What is required: Please restate each entry below, word for word.

-- Opening Marker --

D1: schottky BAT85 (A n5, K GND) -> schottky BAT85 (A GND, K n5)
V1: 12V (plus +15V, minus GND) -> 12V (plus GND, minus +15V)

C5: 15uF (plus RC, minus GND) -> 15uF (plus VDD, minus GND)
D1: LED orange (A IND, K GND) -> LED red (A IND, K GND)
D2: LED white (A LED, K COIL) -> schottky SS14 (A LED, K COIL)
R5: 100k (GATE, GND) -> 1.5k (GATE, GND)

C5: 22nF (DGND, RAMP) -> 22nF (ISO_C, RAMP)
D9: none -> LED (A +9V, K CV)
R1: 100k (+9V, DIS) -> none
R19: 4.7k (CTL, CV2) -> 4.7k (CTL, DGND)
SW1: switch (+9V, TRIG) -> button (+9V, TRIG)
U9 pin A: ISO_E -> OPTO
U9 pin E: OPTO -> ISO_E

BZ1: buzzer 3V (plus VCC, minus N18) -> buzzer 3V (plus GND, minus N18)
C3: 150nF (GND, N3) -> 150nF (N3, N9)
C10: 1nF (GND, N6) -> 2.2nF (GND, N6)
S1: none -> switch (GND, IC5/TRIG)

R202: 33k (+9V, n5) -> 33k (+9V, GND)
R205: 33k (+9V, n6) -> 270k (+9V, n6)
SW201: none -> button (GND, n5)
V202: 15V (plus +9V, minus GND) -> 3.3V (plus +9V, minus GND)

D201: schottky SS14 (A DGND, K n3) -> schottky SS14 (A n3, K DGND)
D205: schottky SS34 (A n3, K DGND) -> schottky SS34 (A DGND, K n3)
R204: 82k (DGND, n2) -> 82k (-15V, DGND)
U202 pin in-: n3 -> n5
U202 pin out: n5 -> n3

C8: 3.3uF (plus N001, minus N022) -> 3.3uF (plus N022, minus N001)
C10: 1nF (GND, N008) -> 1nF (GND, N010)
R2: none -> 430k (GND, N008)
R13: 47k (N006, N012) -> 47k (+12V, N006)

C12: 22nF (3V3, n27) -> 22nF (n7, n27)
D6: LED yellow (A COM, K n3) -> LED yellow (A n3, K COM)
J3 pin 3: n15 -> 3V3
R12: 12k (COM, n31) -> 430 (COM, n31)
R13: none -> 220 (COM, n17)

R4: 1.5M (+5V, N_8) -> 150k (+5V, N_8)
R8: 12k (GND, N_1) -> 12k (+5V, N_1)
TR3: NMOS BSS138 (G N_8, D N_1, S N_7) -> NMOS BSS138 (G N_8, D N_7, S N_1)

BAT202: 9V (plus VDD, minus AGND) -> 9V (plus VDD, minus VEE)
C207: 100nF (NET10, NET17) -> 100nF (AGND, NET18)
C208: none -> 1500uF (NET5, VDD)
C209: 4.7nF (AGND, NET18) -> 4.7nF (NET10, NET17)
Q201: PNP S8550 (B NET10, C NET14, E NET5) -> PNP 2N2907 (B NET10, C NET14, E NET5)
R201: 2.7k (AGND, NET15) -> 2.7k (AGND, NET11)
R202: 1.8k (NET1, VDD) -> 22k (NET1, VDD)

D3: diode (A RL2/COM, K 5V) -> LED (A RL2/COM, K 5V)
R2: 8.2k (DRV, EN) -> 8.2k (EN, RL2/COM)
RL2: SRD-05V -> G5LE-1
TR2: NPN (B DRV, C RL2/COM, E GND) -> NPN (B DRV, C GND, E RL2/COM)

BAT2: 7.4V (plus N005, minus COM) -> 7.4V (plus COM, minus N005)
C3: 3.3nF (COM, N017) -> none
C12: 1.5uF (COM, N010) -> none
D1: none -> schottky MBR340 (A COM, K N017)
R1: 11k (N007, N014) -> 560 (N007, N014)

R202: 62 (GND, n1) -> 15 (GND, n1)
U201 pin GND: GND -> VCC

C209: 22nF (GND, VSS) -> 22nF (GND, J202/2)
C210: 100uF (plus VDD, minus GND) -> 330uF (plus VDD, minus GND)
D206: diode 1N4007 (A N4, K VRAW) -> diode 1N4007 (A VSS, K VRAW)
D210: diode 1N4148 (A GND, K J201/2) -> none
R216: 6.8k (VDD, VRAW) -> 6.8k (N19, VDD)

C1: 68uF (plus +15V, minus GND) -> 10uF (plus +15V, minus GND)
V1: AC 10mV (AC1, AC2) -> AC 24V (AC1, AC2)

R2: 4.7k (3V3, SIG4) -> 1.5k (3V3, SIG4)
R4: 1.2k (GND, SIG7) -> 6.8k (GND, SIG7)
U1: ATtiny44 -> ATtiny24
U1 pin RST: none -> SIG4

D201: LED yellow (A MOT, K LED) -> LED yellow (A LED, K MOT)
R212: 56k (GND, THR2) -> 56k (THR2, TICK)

-- Closing Marker --

Result:
D1: schottky BAT85 (A n5, K GND) -> schottky BAT85 (A GND, K n5)
V1: 12V (plus +15V, minus GND) -> 12V (plus GND, minus +15V)

C5: 15uF (plus RC, minus GND) -> 15uF (plus VDD, minus GND)
D1: LED orange (A IND, K GND) -> LED red (A IND, K GND)
D2: LED white (A LED, K COIL) -> schottky SS14 (A LED, K COIL)
R5: 100k (GATE, GND) -> 1.5k (GATE, GND)

C5: 22nF (DGND, RAMP) -> 22nF (ISO_C, RAMP)
D9: none -> LED (A +9V, K CV)
R1: 100k (+9V, DIS) -> none
R19: 4.7k (CTL, CV2) -> 4.7k (CTL, DGND)
SW1: switch (+9V, TRIG) -> button (+9V, TRIG)
U9 pin A: ISO_E -> OPTO
U9 pin E: OPTO -> ISO_E

BZ1: buzzer 3V (plus VCC, minus N18) -> buzzer 3V (plus GND, minus N18)
C3: 150nF (GND, N3) -> 150nF (N3, N9)
C10: 1nF (GND, N6) -> 2.2nF (GND, N6)
S1: none -> switch (GND, IC5/TRIG)

R202: 33k (+9V, n5) -> 33k (+9V, GND)
R205: 33k (+9V, n6) -> 270k (+9V, n6)
SW201: none -> button (GND, n5)
V202: 15V (plus +9V, minus GND) -> 3.3V (plus +9V, minus GND)

D201: schottky SS14 (A DGND, K n3) -> schottky SS14 (A n3, K DGND)
D205: schottky SS34 (A n3, K DGND) -> schottky SS34 (A DGND, K n3)
R204: 82k (DGND, n2) -> 82k (-15V, DGND)
U202 pin in-: n3 -> n5
U202 pin out: n5 -> n3

C8: 3.3uF (plus N001, minus N022) -> 3.3uF (plus N022, minus N001)
C10: 1nF (GND, N008) -> 1nF (GND, N010)
R2: none -> 430k (GND, N008)
R13: 47k (N006, N012) -> 47k (+12V, N006)

C12: 22nF (3V3, n27) -> 22nF (n7, n27)
D6: LED yellow (A COM, K n3) -> LED yellow (A n3, K COM)
J3 pin 3: n15 -> 3V3
R12: 12k (COM, n31) -> 430 (COM, n31)
R13: none -> 220 (COM, n17)

R4: 1.5M (+5V, N_8) -> 150k (+5V, N_8)
R8: 12k (GND, N_1) -> 12k (+5V, N_1)
TR3: NMOS BSS138 (G N_8, D N_1, S N_7) -> NMOS BSS138 (G N_8, D N_7, S N_1)

BAT202: 9V (plus VDD, minus AGND) -> 9V (plus VDD, minus VEE)
C207: 100nF (NET10, NET17) -> 100nF (AGND, NET18)
C208: none -> 1500uF (NET5, VDD)
C209: 4.7nF (AGND, NET18) -> 4.7nF (NET10, NET17)
Q201: PNP S8550 (B NET10, C NET14, E NET5) -> PNP 2N2907 (B NET10, C NET14, E NET5)
R201: 2.7k (AGND, NET15) -> 2.7k (AGND, NET11)
R202: 1.8k (NET1, VDD) -> 22k (NET1, VDD)

D3: diode (A RL2/COM, K 5V) -> LED (A RL2/COM, K 5V)
R2: 8.2k (DRV, EN) -> 8.2k (EN, RL2/COM)
RL2: SRD-05V -> G5LE-1
TR2: NPN (B DRV, C RL2/COM, E GND) -> NPN (B DRV, C GND, E RL2/COM)

BAT2: 7.4V (plus N005, minus COM) -> 7.4V (plus COM, minus N005)
C3: 3.3nF (COM, N017) -> none
C12: 1.5uF (COM, N010) -> none
D1: none -> schottky MBR340 (A COM, K N017)
R1: 11k (N007, N014) -> 560 (N007, N014)

R202: 62 (GND, n1) -> 15 (GND, n1)
U201 pin GND: GND -> VCC

C209: 22nF (GND, VSS) -> 22nF (GND, J202/2)
C210: 100uF (plus VDD, minus GND) -> 330uF (plus VDD, minus GND)
D206: diode 1N4007 (A N4, K VRAW) -> diode 1N4007 (A VSS, K VRAW)
D210: diode 1N4148 (A GND, K J201/2) -> none
R216: 6.8k (VDD, VRAW) -> 6.8k (N19, VDD)

C1: 68uF (plus +15V, minus GND) -> 10uF (plus +15V, minus GND)
V1: AC 10mV (AC1, AC2) -> AC 24V (AC1, AC2)

R2: 4.7k (3V3, SIG4) -> 1.5k (3V3, SIG4)
R4: 1.2k (GND, SIG7) -> 6.8k (GND, SIG7)
U1: ATtiny44 -> ATtiny24
U1 pin RST: none -> SIG4

D201: LED yellow (A MOT, K LED) -> LED yellow (A LED, K MOT)
R212: 56k (GND, THR2) -> 56k (THR2, TICK)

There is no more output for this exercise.